Return each line of the listing below that contains the string "Foxfield".

--- Records for this task ---

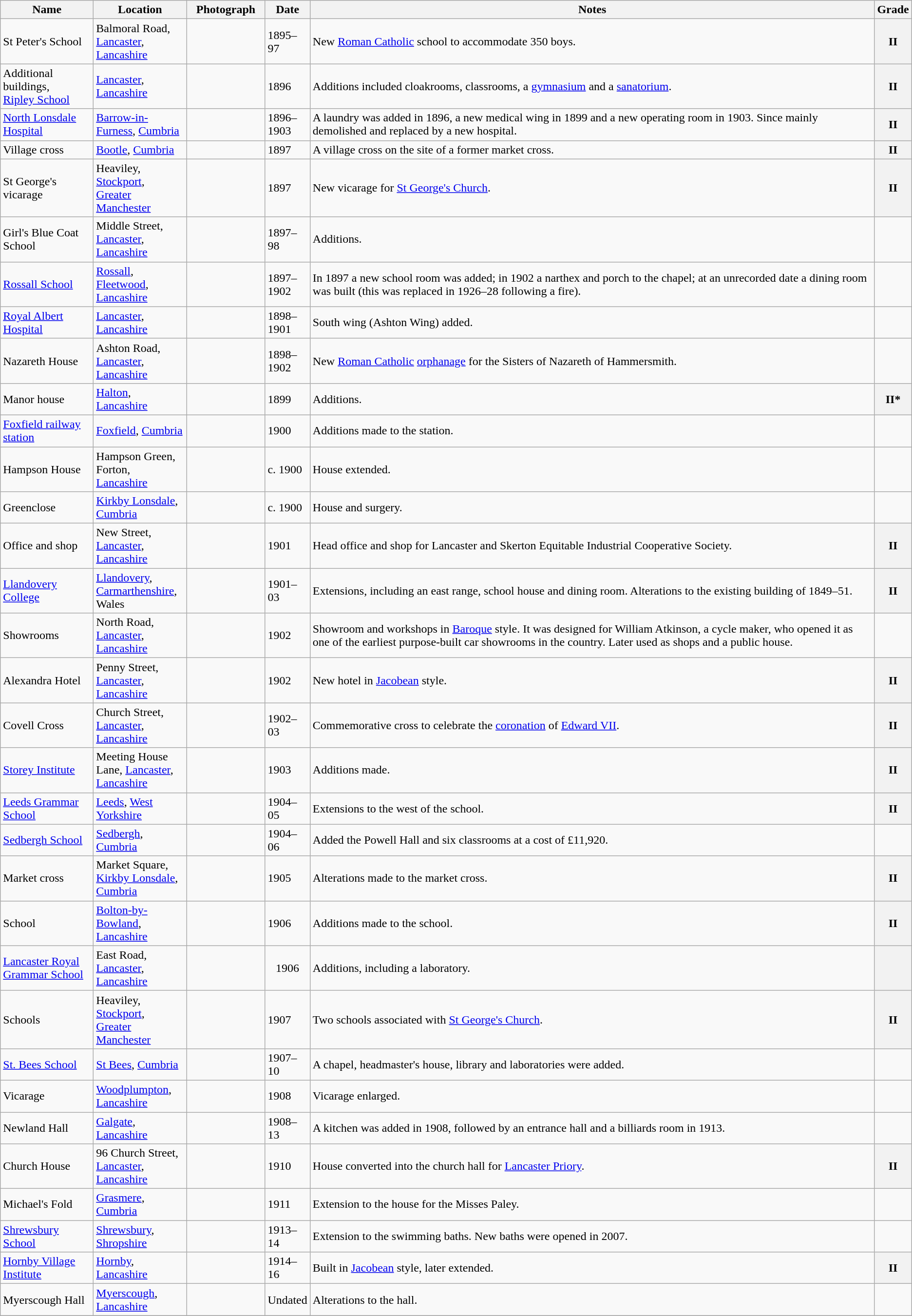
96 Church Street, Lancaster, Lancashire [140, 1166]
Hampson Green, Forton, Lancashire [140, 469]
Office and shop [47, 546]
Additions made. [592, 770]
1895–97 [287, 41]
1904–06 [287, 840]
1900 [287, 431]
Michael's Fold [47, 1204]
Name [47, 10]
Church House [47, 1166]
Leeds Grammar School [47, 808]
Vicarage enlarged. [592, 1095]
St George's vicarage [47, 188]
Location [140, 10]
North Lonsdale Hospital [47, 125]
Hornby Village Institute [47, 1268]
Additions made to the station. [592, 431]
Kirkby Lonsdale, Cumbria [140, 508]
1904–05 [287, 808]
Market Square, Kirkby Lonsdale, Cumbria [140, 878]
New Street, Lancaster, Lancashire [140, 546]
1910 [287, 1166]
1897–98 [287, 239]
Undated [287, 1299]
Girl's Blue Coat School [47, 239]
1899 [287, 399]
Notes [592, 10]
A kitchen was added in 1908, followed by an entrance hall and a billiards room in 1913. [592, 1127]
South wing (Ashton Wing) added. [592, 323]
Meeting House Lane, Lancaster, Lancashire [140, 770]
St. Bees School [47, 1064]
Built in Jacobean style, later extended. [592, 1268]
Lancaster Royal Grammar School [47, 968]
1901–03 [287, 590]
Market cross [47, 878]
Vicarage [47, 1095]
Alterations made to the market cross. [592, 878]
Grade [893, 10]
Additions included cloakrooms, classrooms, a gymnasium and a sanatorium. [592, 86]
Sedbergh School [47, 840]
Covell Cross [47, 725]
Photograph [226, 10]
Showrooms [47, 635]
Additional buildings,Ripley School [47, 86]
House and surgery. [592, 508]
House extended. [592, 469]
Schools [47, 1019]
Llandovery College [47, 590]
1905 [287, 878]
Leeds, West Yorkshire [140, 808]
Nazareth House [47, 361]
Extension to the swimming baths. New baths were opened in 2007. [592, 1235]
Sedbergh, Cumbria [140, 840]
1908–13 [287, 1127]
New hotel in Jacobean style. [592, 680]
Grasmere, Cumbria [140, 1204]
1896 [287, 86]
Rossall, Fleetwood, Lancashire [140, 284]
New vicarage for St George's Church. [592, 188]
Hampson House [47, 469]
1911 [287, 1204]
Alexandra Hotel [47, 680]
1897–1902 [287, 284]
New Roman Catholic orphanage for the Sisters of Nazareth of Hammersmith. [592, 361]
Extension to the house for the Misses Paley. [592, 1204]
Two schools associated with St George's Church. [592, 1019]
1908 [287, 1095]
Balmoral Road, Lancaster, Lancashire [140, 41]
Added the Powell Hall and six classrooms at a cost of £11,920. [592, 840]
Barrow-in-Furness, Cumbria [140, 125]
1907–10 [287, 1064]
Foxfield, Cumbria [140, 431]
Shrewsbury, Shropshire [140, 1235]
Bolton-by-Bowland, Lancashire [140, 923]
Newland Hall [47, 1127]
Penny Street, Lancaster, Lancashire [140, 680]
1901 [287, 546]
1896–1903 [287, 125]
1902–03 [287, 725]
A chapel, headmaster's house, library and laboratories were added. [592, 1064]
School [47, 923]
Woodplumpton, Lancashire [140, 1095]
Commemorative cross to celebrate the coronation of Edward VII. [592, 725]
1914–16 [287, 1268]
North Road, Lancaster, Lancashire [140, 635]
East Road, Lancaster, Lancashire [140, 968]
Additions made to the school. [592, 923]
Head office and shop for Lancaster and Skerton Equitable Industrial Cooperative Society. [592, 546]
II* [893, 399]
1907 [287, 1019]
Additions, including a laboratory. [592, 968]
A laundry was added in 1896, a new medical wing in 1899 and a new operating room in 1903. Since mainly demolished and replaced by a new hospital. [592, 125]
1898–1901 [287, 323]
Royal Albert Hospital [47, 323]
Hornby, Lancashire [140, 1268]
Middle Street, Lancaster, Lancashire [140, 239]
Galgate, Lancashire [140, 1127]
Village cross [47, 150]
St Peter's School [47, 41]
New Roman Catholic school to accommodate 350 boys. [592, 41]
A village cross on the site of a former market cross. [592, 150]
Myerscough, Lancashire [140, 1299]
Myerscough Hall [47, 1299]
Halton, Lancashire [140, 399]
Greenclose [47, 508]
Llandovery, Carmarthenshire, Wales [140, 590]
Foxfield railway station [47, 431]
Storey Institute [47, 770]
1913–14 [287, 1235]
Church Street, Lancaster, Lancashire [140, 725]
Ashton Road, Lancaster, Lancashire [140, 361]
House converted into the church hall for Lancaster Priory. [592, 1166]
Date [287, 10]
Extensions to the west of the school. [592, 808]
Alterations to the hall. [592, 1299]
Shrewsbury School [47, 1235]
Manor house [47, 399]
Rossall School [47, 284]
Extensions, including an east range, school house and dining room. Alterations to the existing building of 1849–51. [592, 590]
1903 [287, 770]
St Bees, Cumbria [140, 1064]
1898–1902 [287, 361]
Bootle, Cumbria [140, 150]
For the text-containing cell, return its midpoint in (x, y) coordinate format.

---

■ **Correct answer**
Foxfield, Cumbria [140, 431]
Foxfield railway station [47, 431]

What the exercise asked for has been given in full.